▶ REQUIRED ACTION: Where the data below begins, start retyping exactly, and end on the line with "shifted | spool/purple", which is included; no picture goes in.

▶ DATA TO PROCESS:

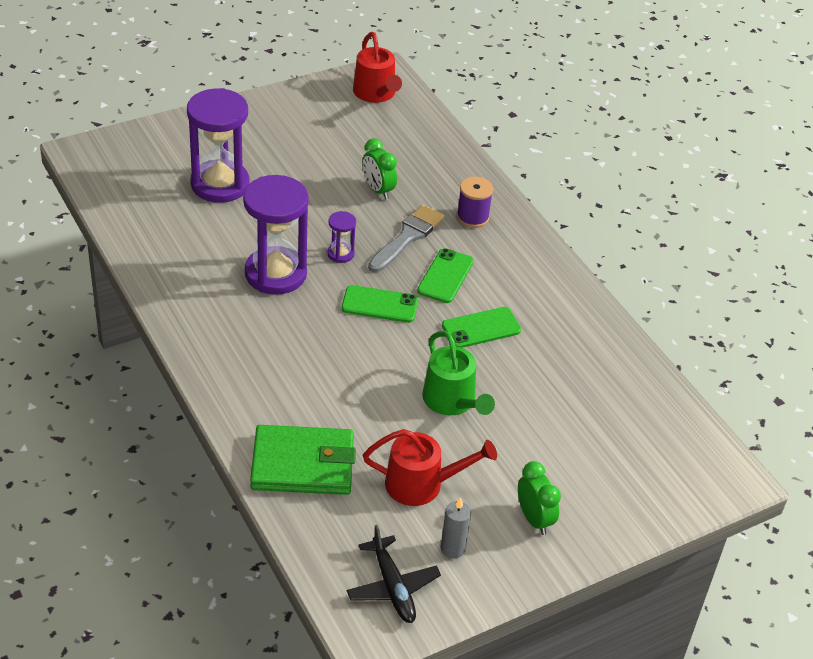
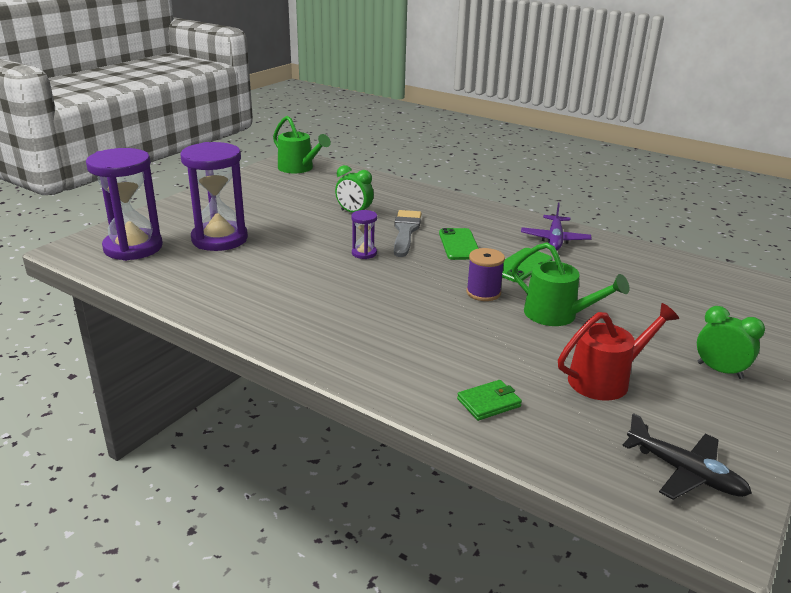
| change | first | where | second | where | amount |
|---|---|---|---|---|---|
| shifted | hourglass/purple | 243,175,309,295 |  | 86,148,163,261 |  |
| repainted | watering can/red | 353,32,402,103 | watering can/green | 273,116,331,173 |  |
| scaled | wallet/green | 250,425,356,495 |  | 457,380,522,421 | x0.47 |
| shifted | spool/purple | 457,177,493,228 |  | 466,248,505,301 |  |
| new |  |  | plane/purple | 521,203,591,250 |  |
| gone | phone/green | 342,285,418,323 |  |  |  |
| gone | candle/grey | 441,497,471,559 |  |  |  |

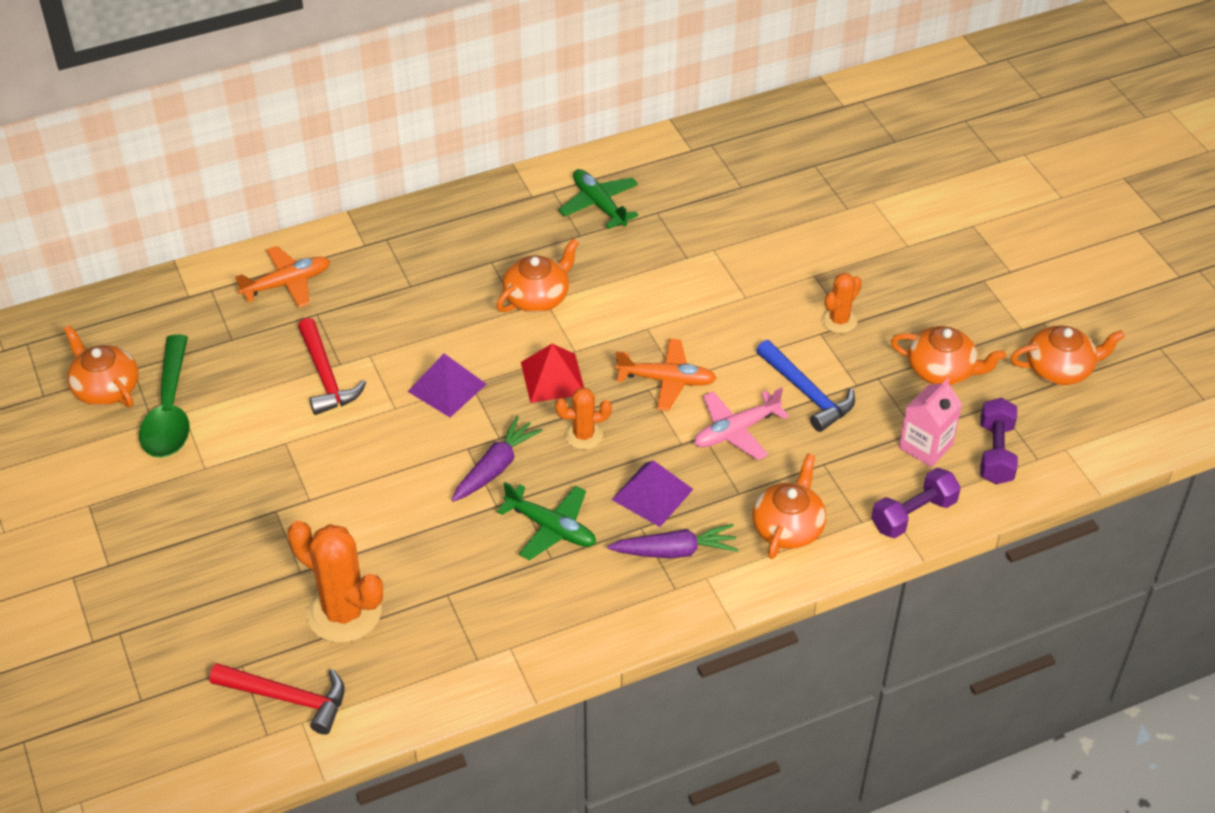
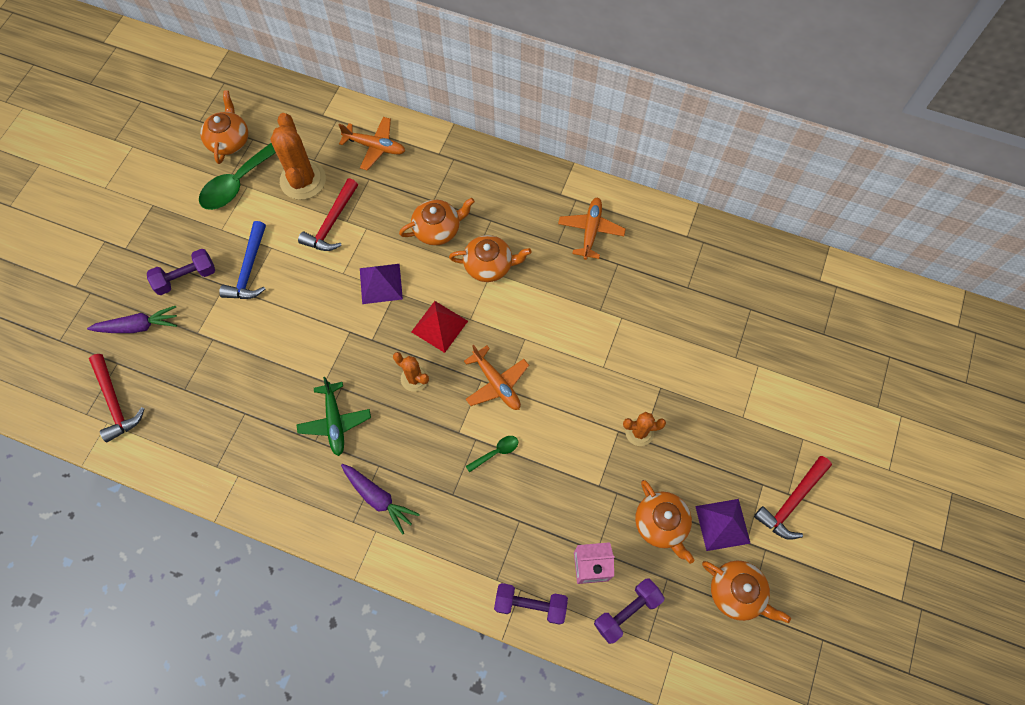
| change | first | where | second | where | amount |
|---|---|---|---|---|---|
| shifted | carrot/purple | 452,416,543,502 |  | 87,306,177,333 |  |
| new |  |  | dumbbell/purple | 147,249,215,295 |  |
| shifted | hammer/blue | 756,340,855,432 |  | 219,221,266,299 |  |
| shifted | cactus/orange | 287,521,383,643 |  | 270,113,326,200 |  |
| shifted | teapot/orange | 752,454,826,559 |  | 399,198,475,246 |  |
| swapped | plane/pink | 694,387,789,460 | spoon/green | 466,436,518,473 |  |
| repainted | plane/green | 558,169,638,229 | plane/orange | 558,198,626,260 |  |
| shifted | pyramid/purple | 612,460,693,527 |  | 695,499,751,551 |  |
| new |  |  | hammer/red | 754,456,832,540 |  |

▶ SOLVED EXERCISE:
| change | first | where | second | where | amount |
|---|---|---|---|---|---|
| shifted | hourglass/purple | 243,175,309,295 |  | 86,148,163,261 |  |
| repainted | watering can/red | 353,32,402,103 | watering can/green | 273,116,331,173 |  |
| scaled | wallet/green | 250,425,356,495 |  | 457,380,522,421 | x0.47 |
| shifted | spool/purple | 457,177,493,228 |  | 466,248,505,301 |  |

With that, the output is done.